### [WHAT IS EXPECTED]
After finding the line with "D2: none -> schottky SS14 (A DGND, K U3/GP4)" in the entries below, copy that line and each one after it exactly, through the last line, and omit pictures.

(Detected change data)
· · · · · · ·

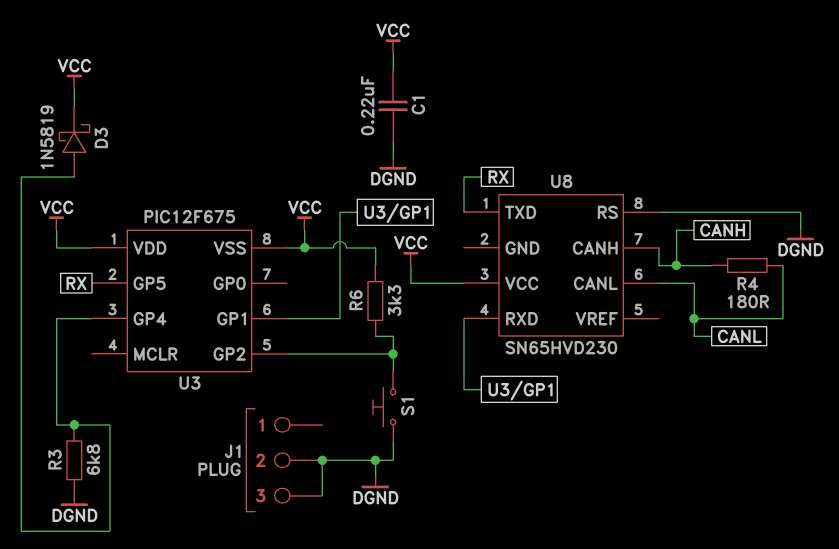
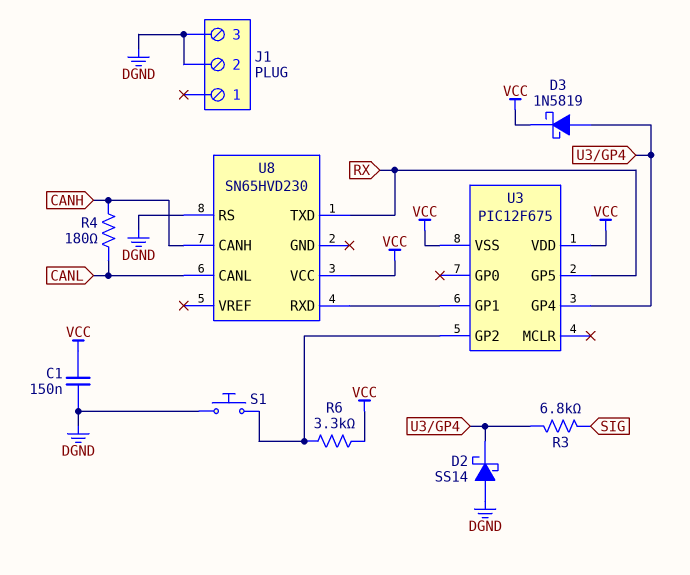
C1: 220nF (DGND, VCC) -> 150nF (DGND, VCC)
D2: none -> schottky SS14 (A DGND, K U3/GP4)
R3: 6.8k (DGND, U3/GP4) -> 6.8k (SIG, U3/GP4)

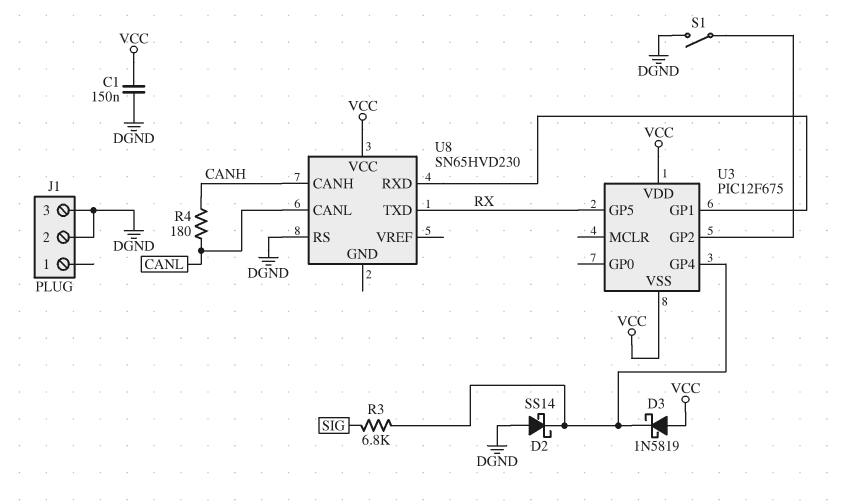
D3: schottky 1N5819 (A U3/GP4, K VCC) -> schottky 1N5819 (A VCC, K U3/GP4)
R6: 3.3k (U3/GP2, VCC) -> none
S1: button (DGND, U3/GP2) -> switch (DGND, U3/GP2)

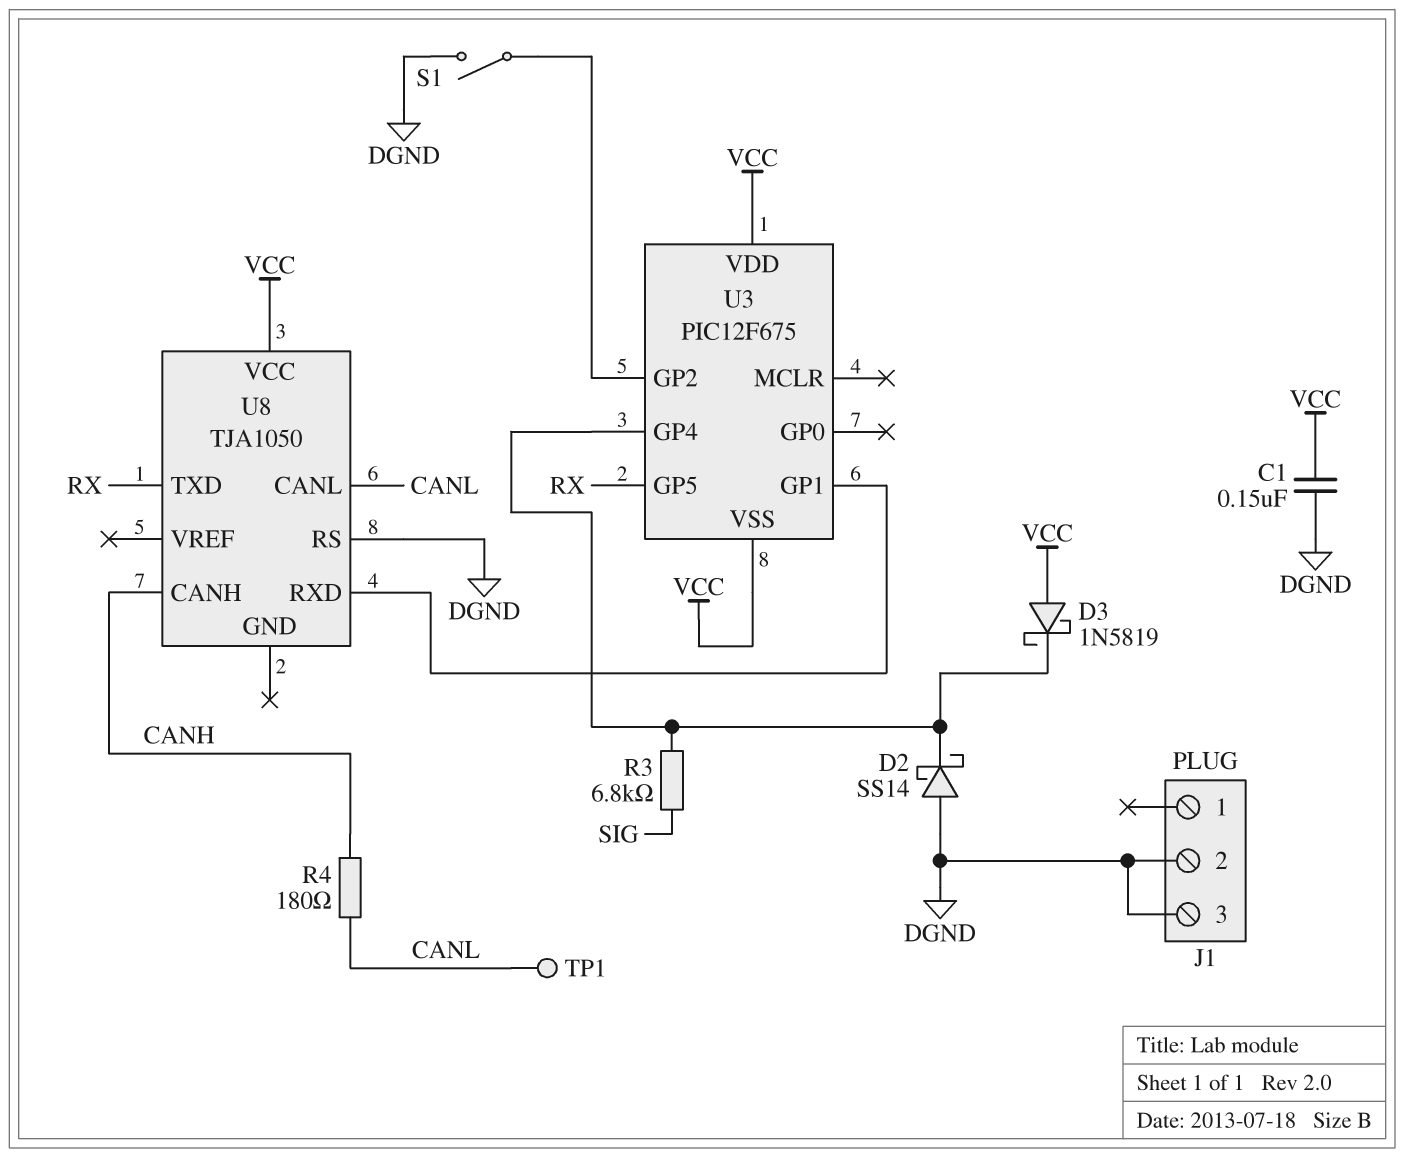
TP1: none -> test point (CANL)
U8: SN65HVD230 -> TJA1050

· · · · · · ·

### [OUTPUT FOR THIS TASK]
D2: none -> schottky SS14 (A DGND, K U3/GP4)
R3: 6.8k (DGND, U3/GP4) -> 6.8k (SIG, U3/GP4)

D3: schottky 1N5819 (A U3/GP4, K VCC) -> schottky 1N5819 (A VCC, K U3/GP4)
R6: 3.3k (U3/GP2, VCC) -> none
S1: button (DGND, U3/GP2) -> switch (DGND, U3/GP2)

TP1: none -> test point (CANL)
U8: SN65HVD230 -> TJA1050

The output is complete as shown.